_Task brief_
Set down, exactly and only, everything from the line containing "R1: none -> 4.7k (JP1/2, VA)" down to the line containing "Y1: 40MHz (XI, XO) -> 40MHz (GND, XI)" in the data below; the pictures are not part of the copy.

_Data for this exercise_
##########

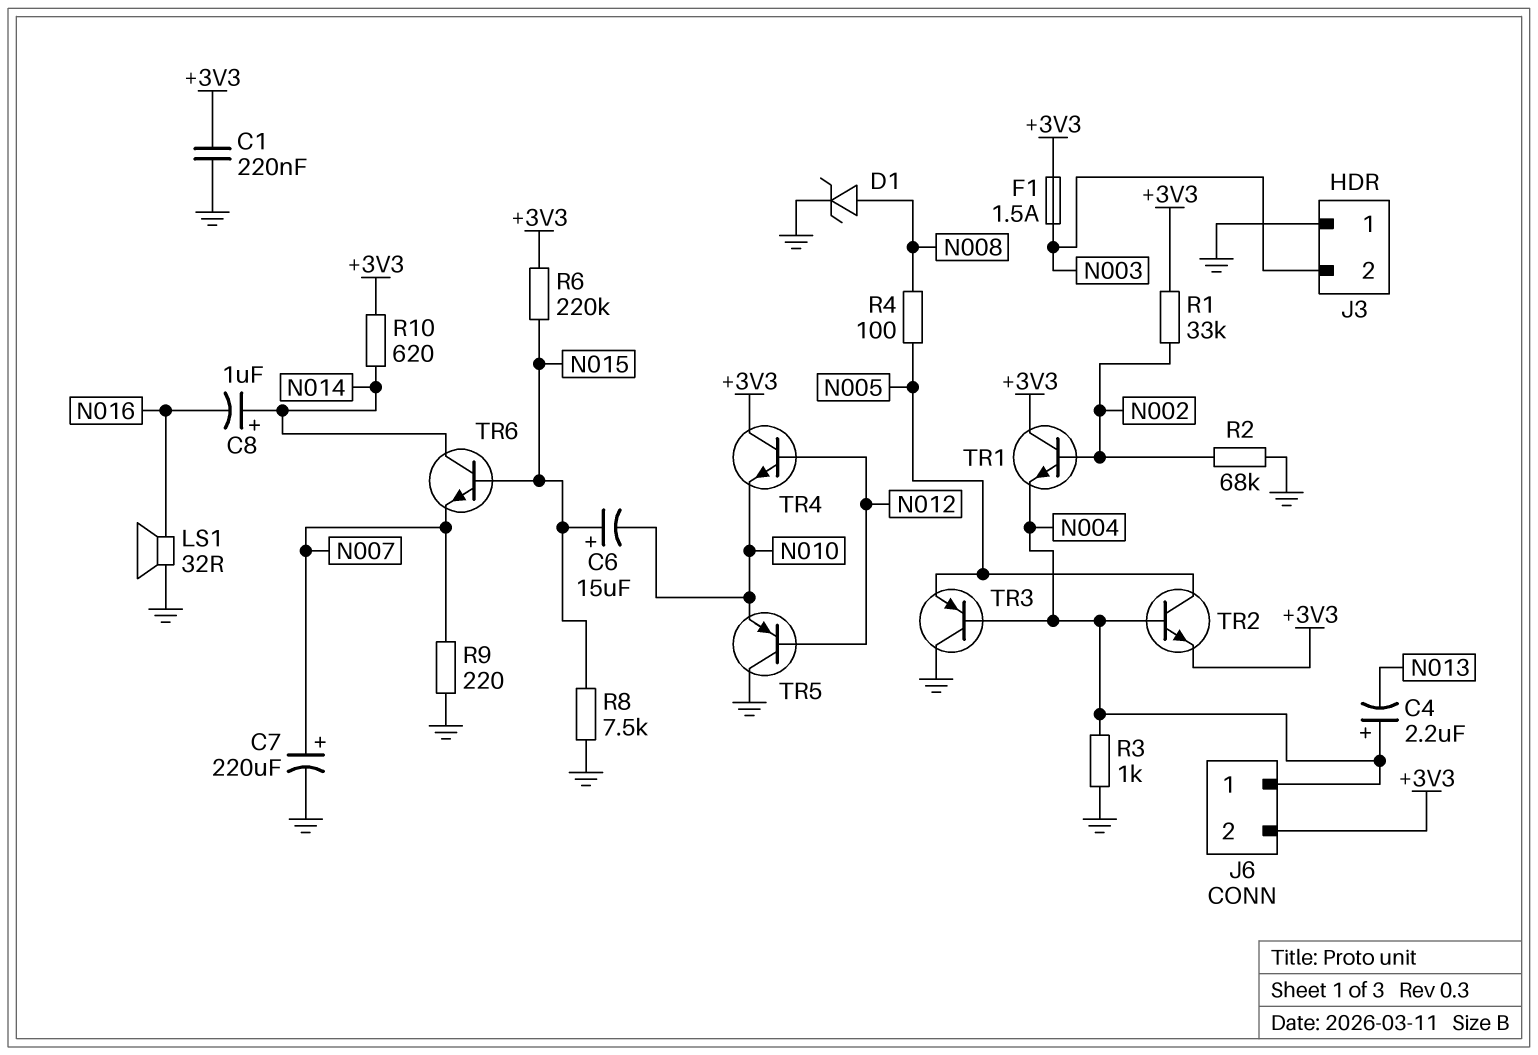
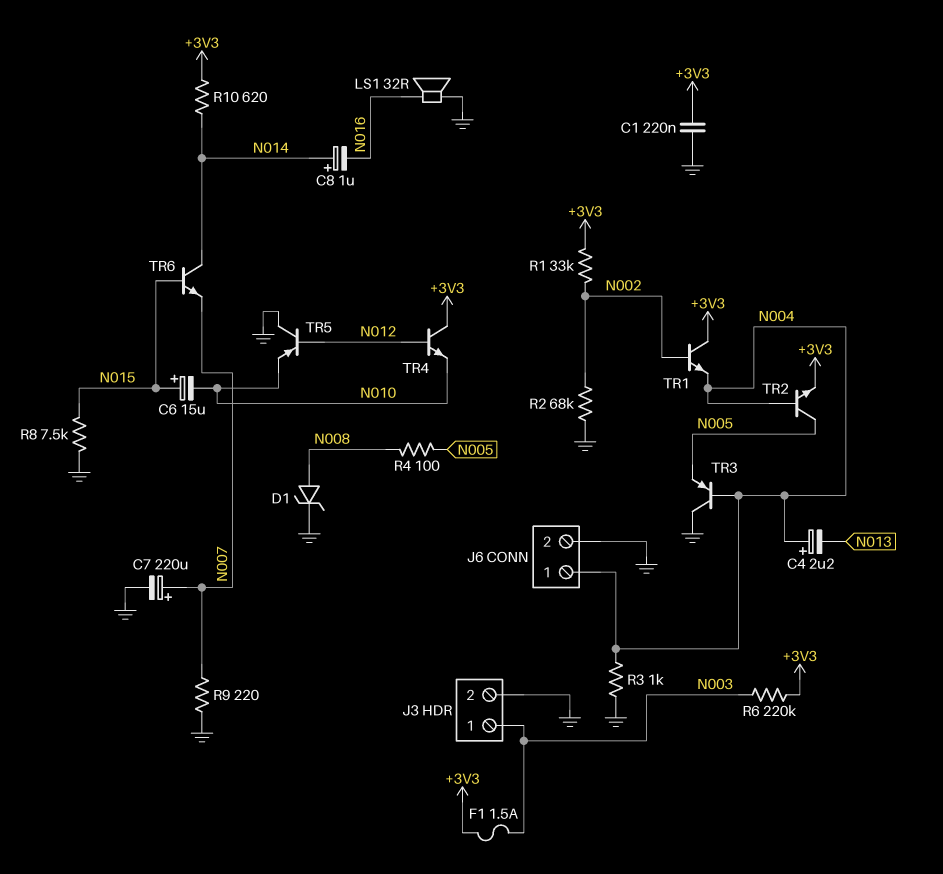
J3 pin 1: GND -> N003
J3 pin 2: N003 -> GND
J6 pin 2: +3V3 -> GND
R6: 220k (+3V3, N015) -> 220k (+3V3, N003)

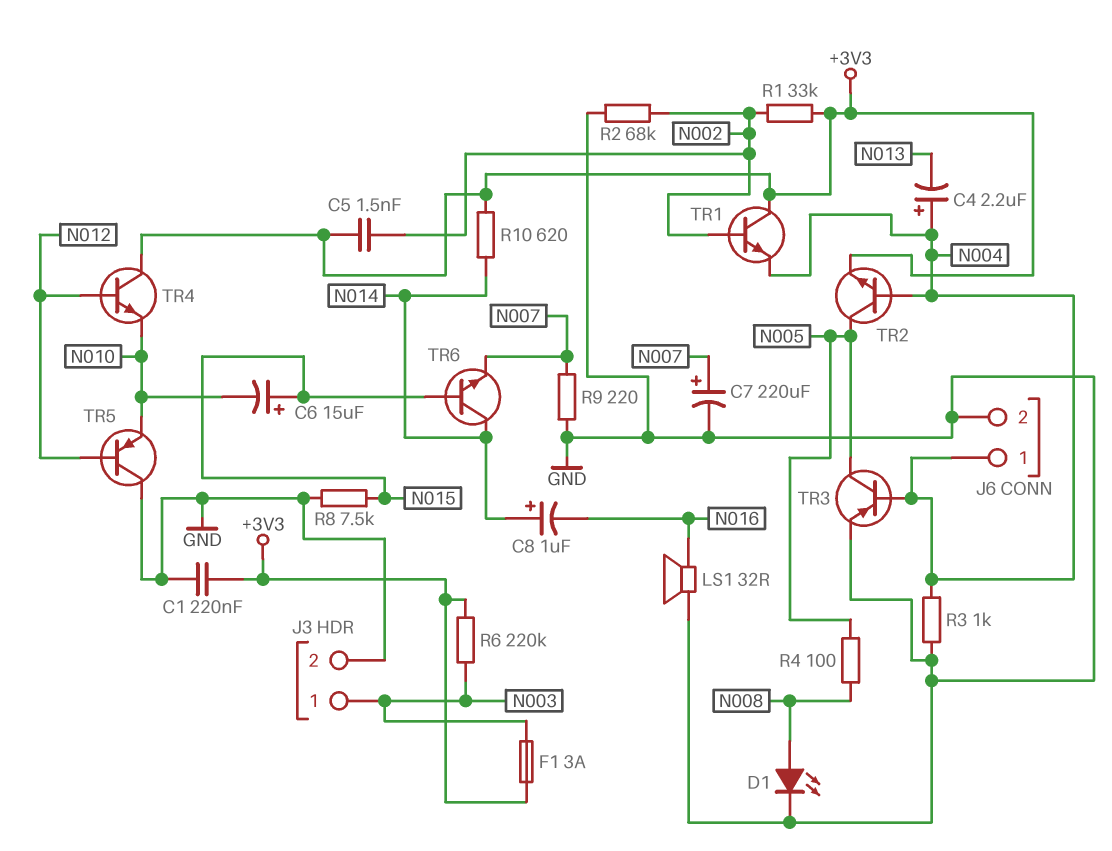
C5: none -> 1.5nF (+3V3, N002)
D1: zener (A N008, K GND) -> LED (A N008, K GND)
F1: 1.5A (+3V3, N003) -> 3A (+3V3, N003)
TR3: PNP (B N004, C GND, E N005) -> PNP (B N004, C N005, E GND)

##########

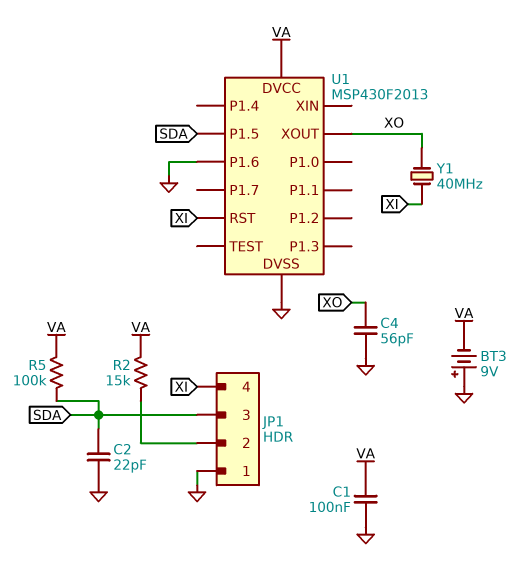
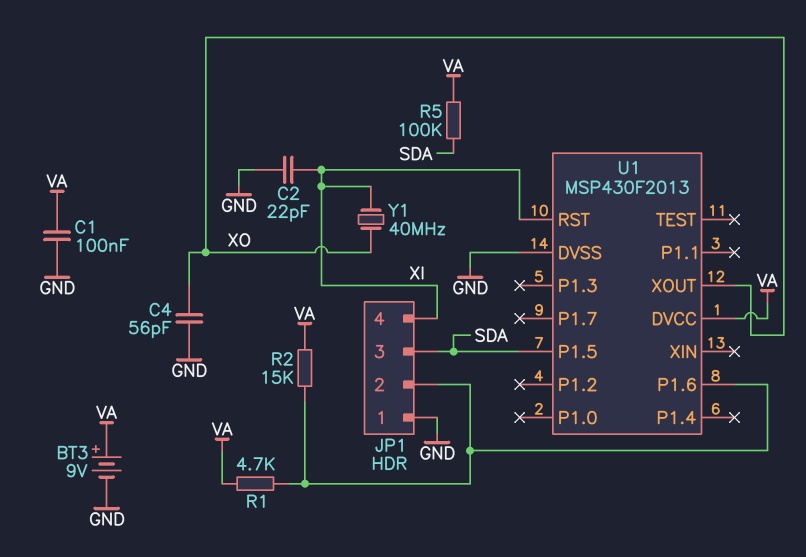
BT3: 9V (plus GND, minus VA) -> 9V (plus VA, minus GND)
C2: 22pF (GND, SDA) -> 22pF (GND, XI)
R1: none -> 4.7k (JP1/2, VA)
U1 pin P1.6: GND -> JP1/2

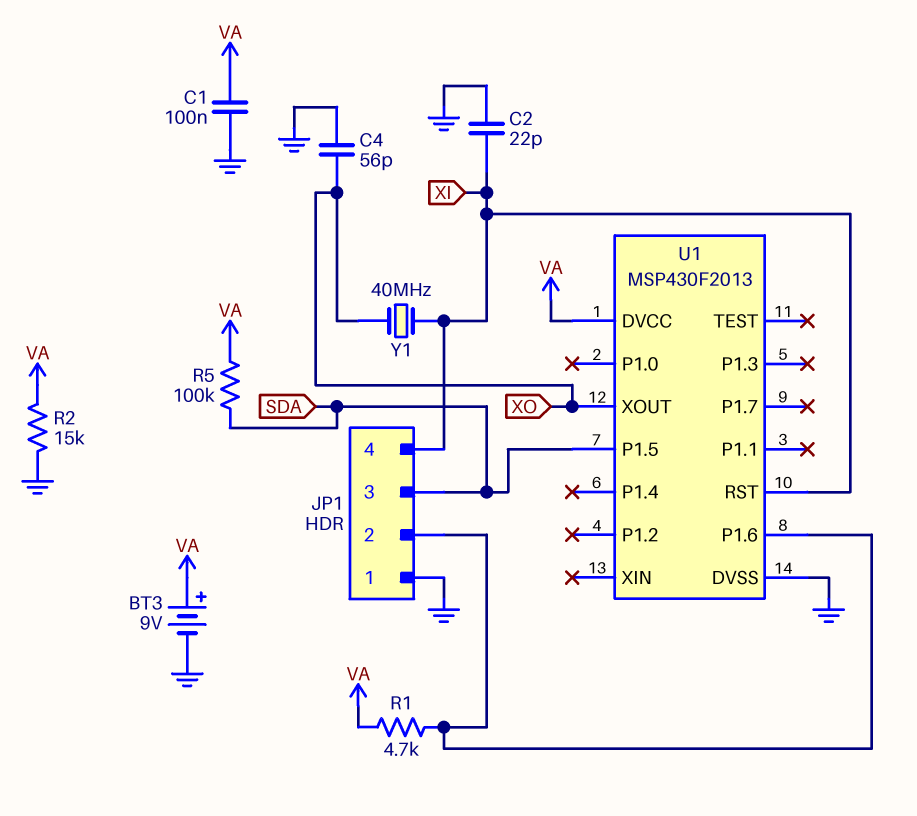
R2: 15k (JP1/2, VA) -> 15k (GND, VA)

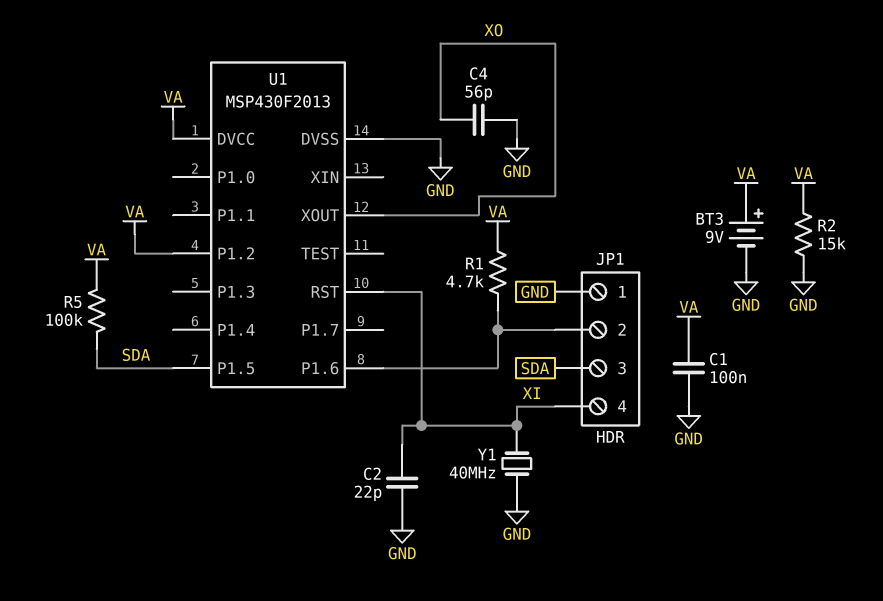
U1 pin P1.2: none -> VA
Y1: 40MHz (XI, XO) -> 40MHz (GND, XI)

##########

_Answer section_
R1: none -> 4.7k (JP1/2, VA)
U1 pin P1.6: GND -> JP1/2

R2: 15k (JP1/2, VA) -> 15k (GND, VA)

U1 pin P1.2: none -> VA
Y1: 40MHz (XI, XO) -> 40MHz (GND, XI)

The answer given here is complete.